WHAT IS BEING ASKED:
Write out the records in full, exactly as given, but without the images.

* * * *

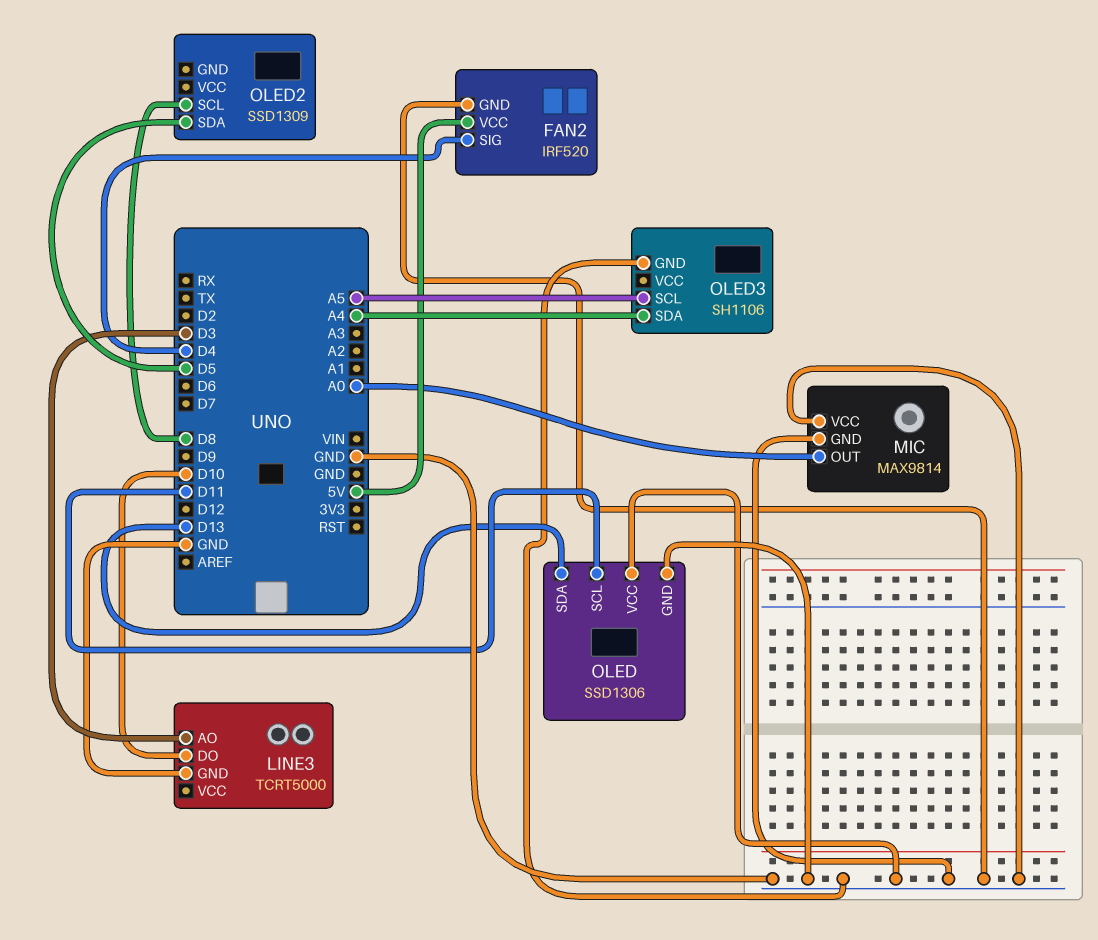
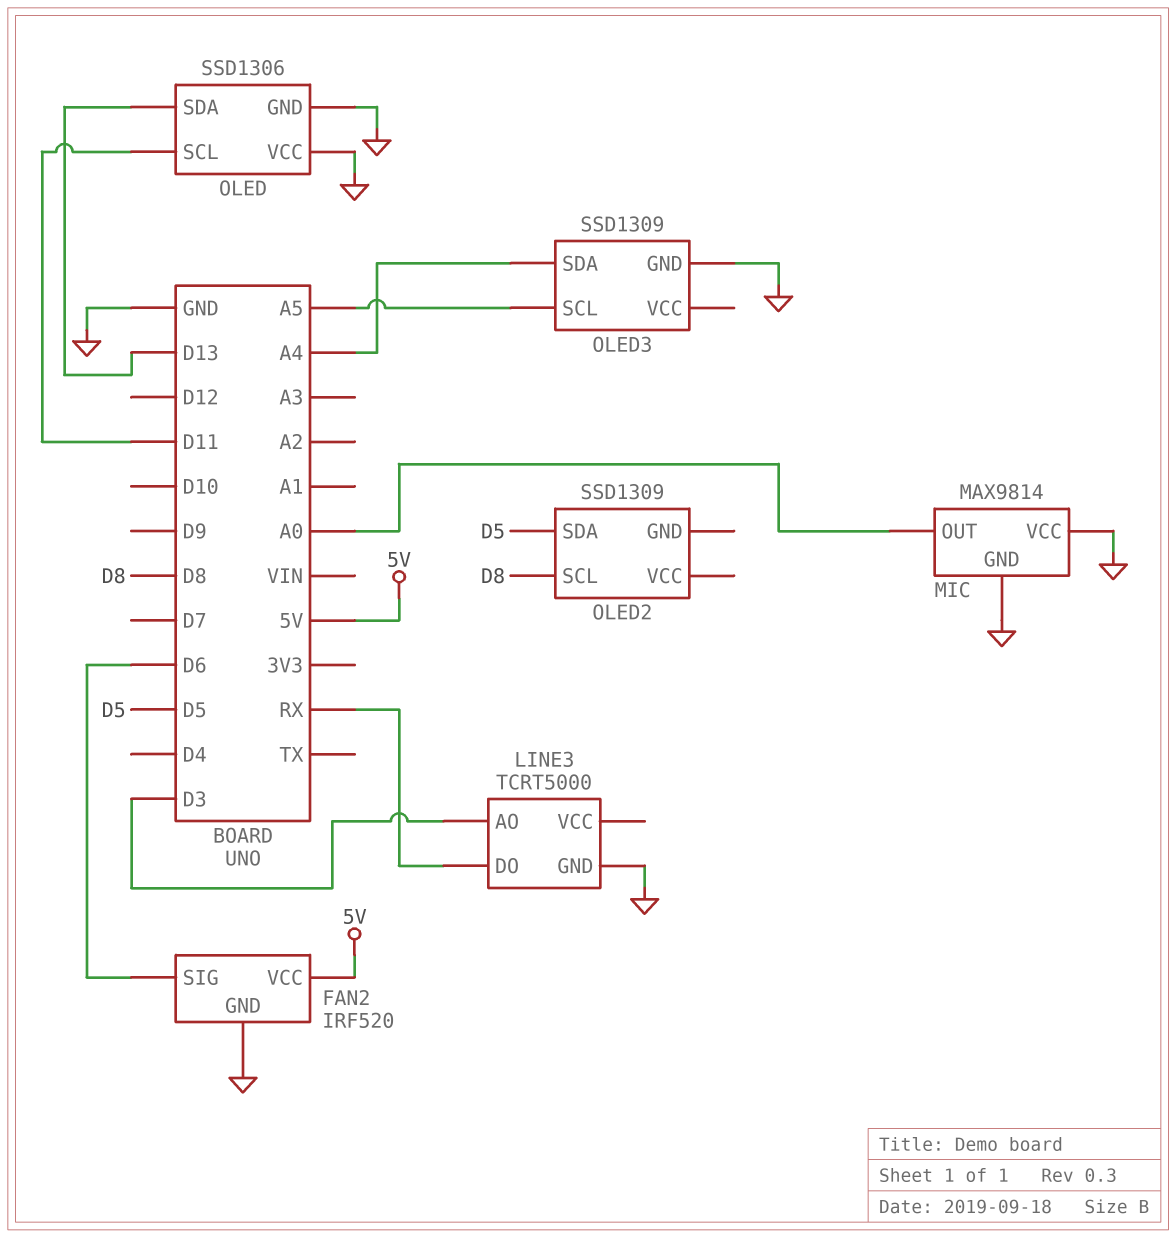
FAN2 pin SIG: D4 -> D6
LINE3 pin DO: D10 -> RX
OLED3: SH1106 -> SSD1309

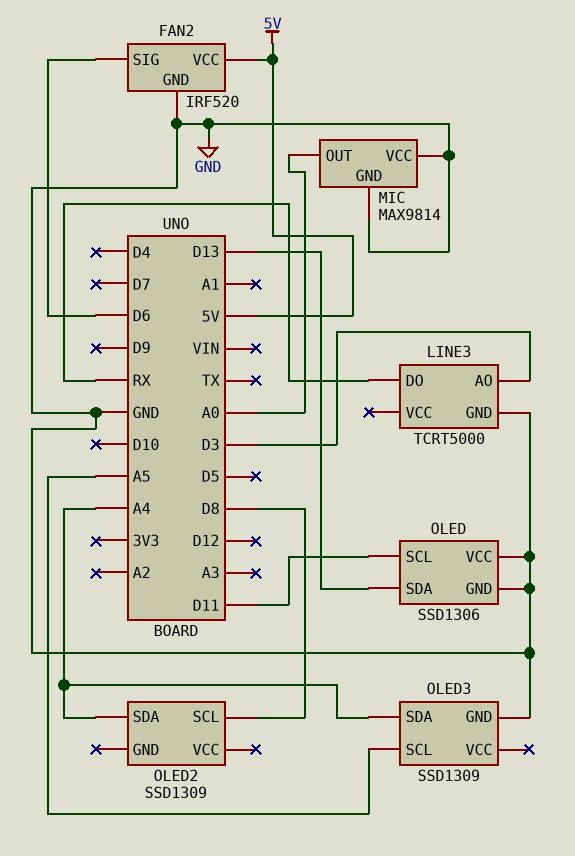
OLED2 pin SDA: D5 -> A4

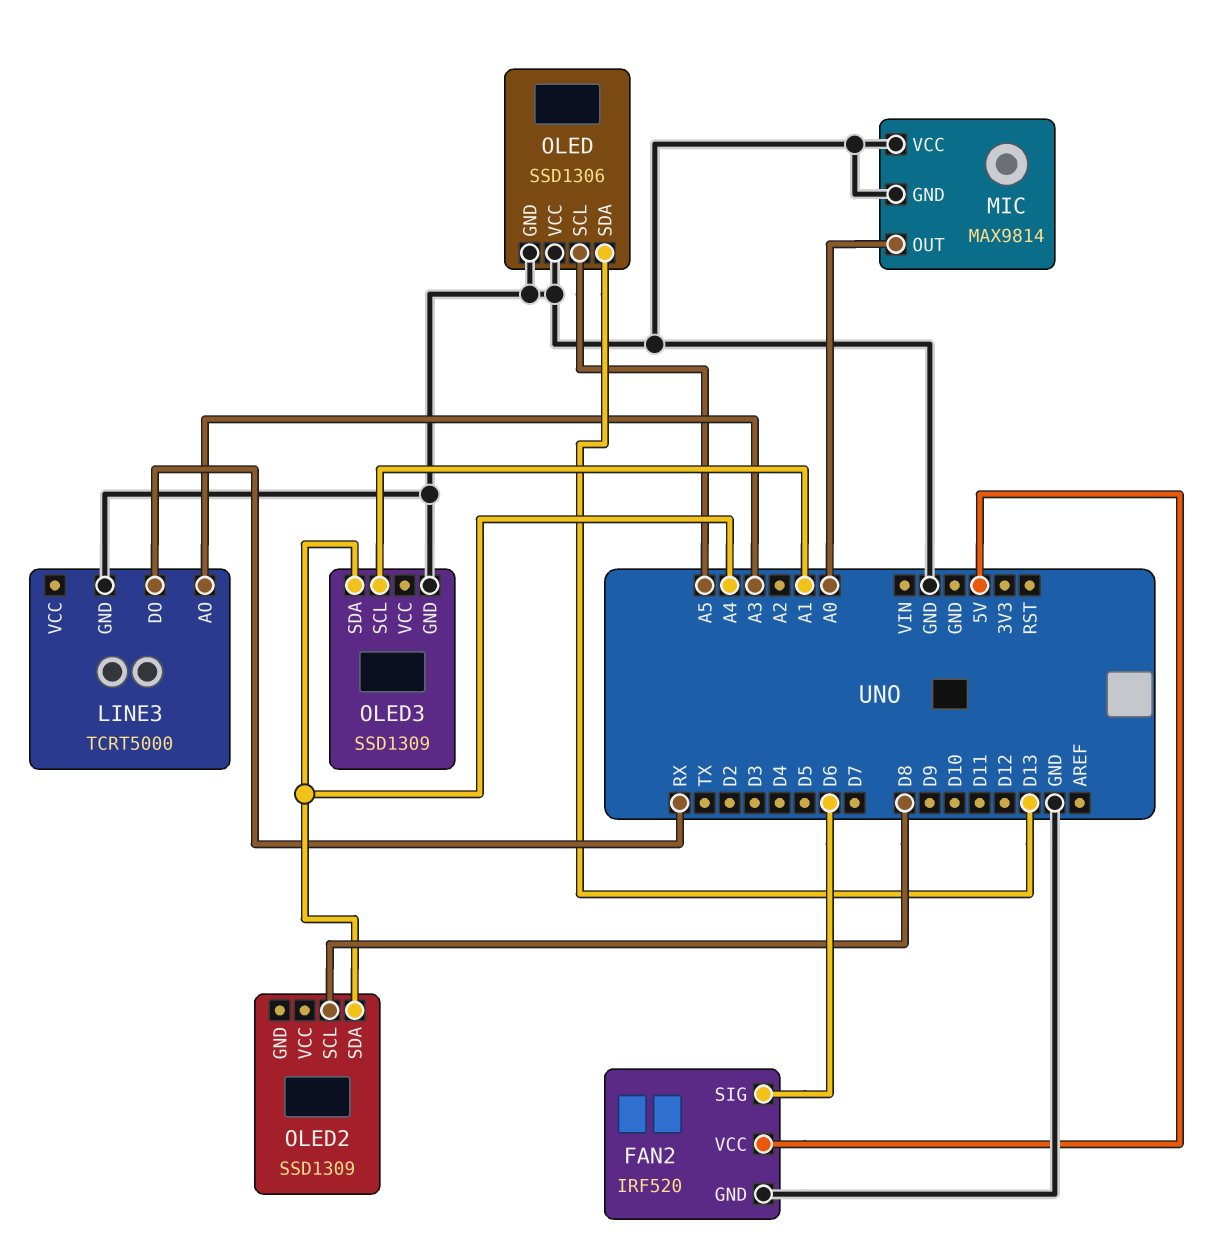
LINE3 pin AO: D3 -> A3
OLED pin SCL: D11 -> A5
OLED3 pin SCL: A5 -> A1

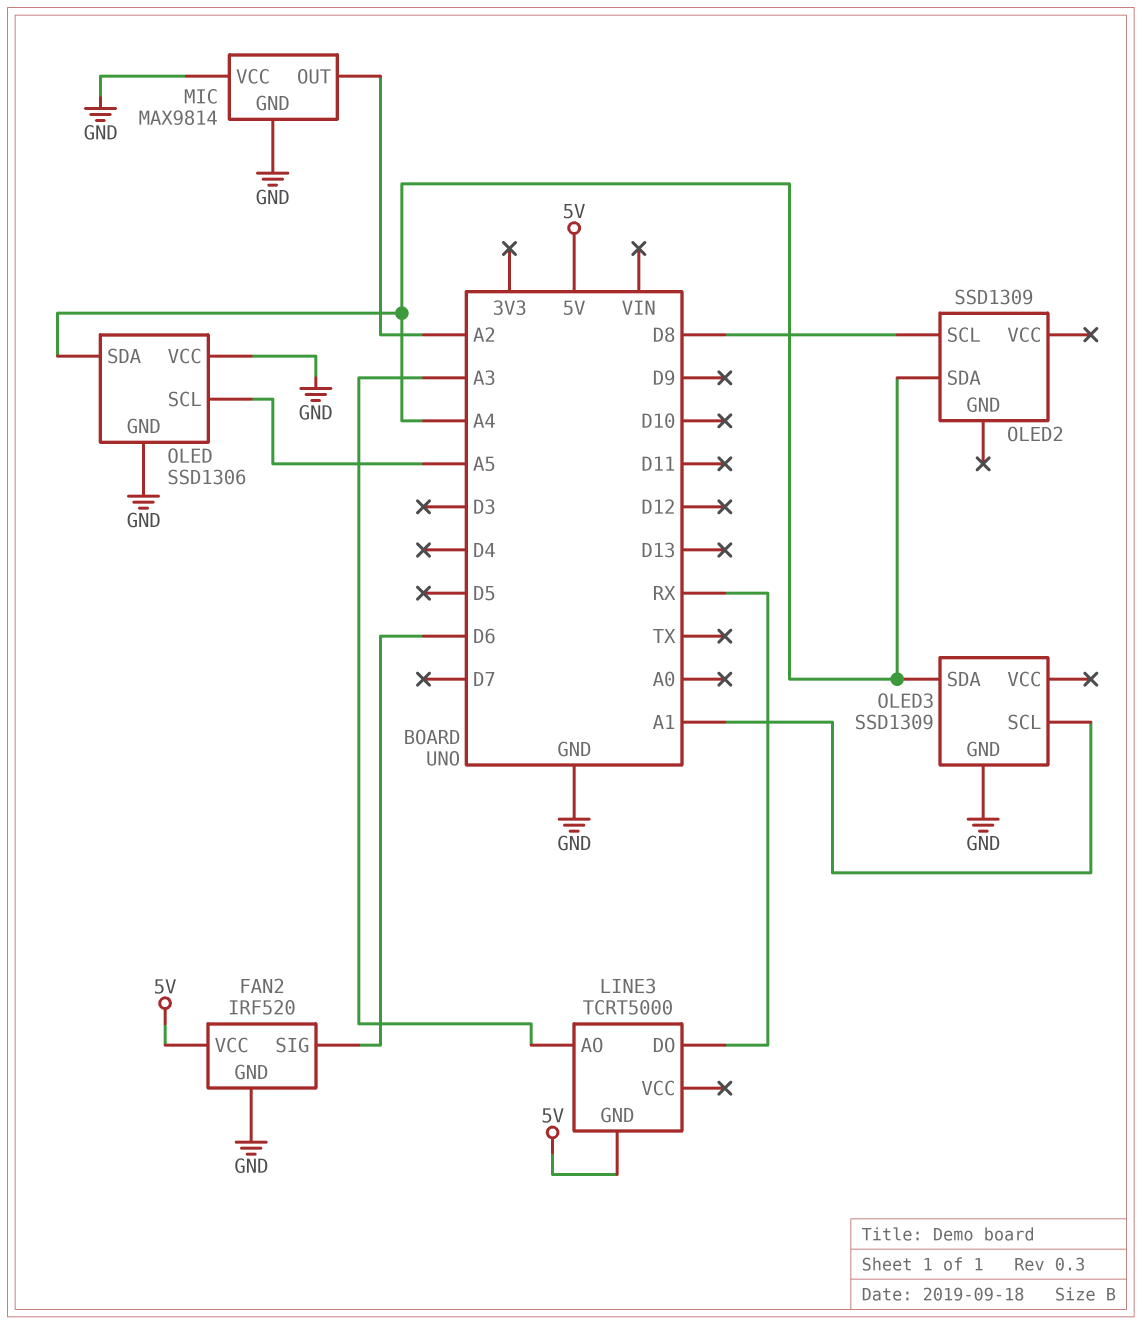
LINE3 pin GND: GND -> 5V
MIC pin OUT: A0 -> A2
OLED pin SDA: D13 -> A4

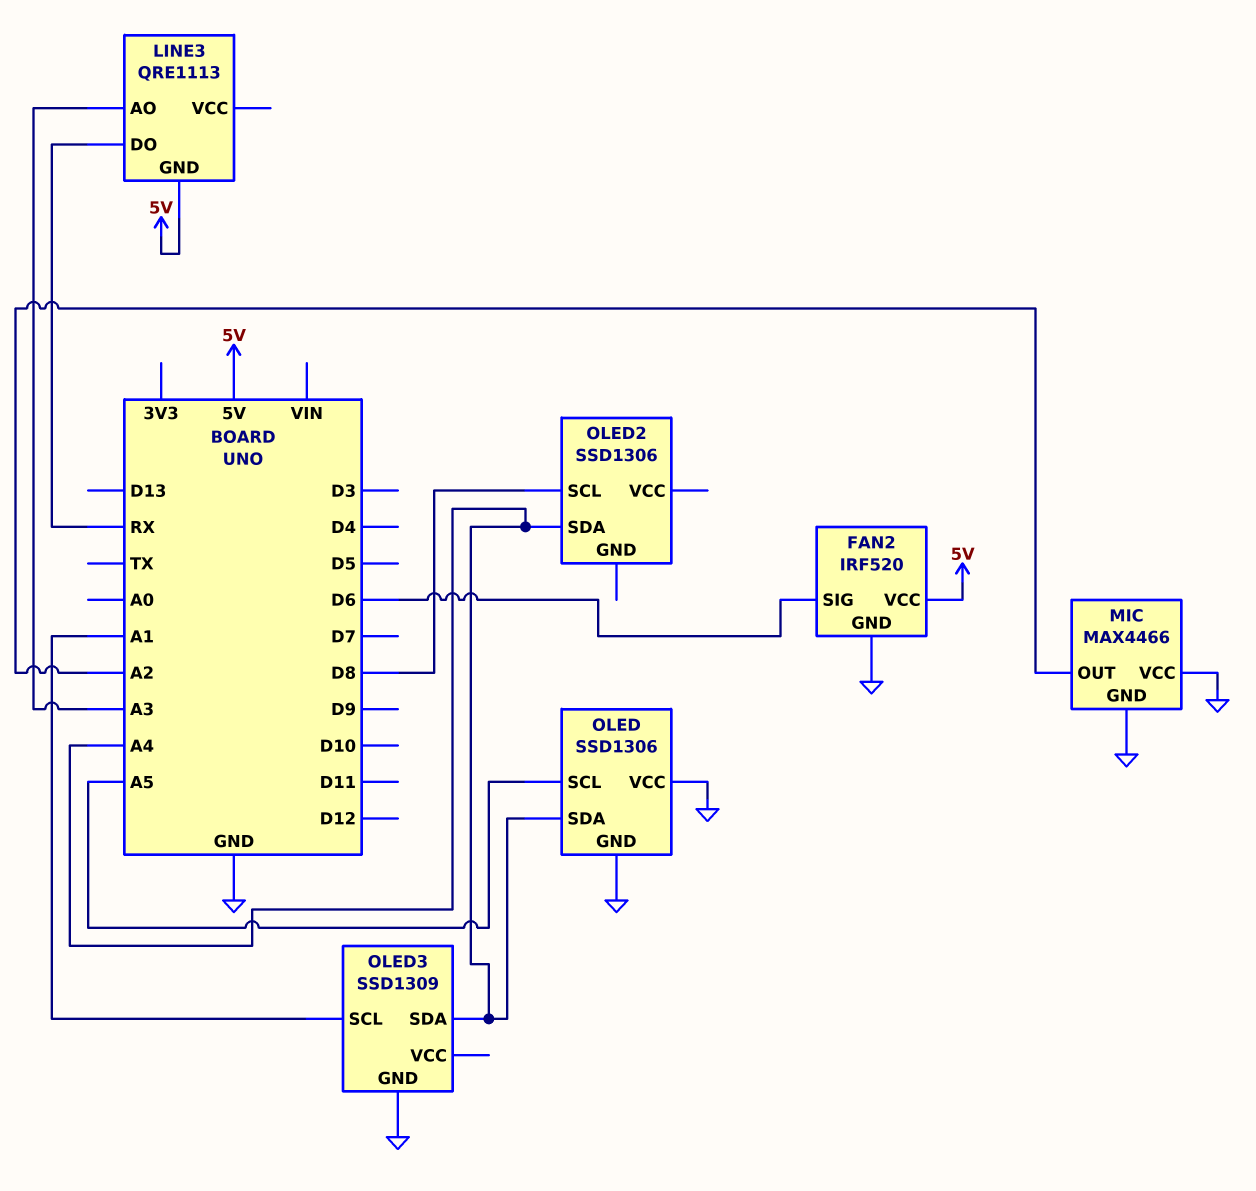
LINE3: TCRT5000 -> QRE1113
MIC: MAX9814 -> MAX4466
OLED2: SSD1309 -> SSD1306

* * * *

ANSWER TO THE EXERCISE:
FAN2 pin SIG: D4 -> D6
LINE3 pin DO: D10 -> RX
OLED3: SH1106 -> SSD1309

OLED2 pin SDA: D5 -> A4

LINE3 pin AO: D3 -> A3
OLED pin SCL: D11 -> A5
OLED3 pin SCL: A5 -> A1

LINE3 pin GND: GND -> 5V
MIC pin OUT: A0 -> A2
OLED pin SDA: D13 -> A4

LINE3: TCRT5000 -> QRE1113
MIC: MAX9814 -> MAX4466
OLED2: SSD1309 -> SSD1306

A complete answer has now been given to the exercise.